→ Exercise goal: In the data, find the word "degrees" and copy out every line that has it.
--- Material provided Enclosed Below ---
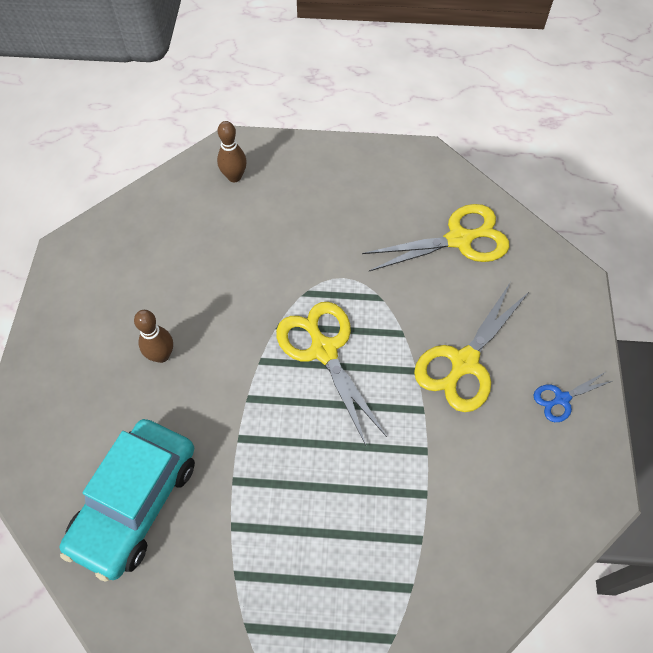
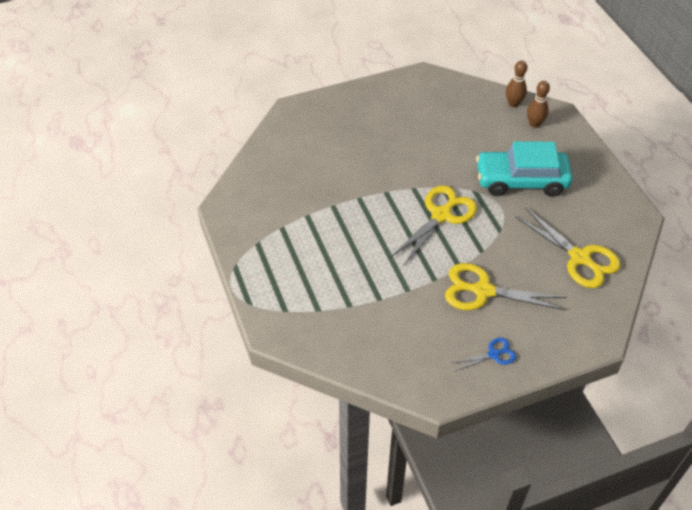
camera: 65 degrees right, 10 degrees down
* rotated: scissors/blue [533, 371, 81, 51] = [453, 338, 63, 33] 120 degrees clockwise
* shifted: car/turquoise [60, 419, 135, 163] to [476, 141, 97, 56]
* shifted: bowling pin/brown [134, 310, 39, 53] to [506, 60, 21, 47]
--- End of Enclosed Material provided ---
→ Answer:
camera: 65 degrees right, 10 degrees down
* rotated: scissors/blue [533, 371, 81, 51] = [453, 338, 63, 33] 120 degrees clockwise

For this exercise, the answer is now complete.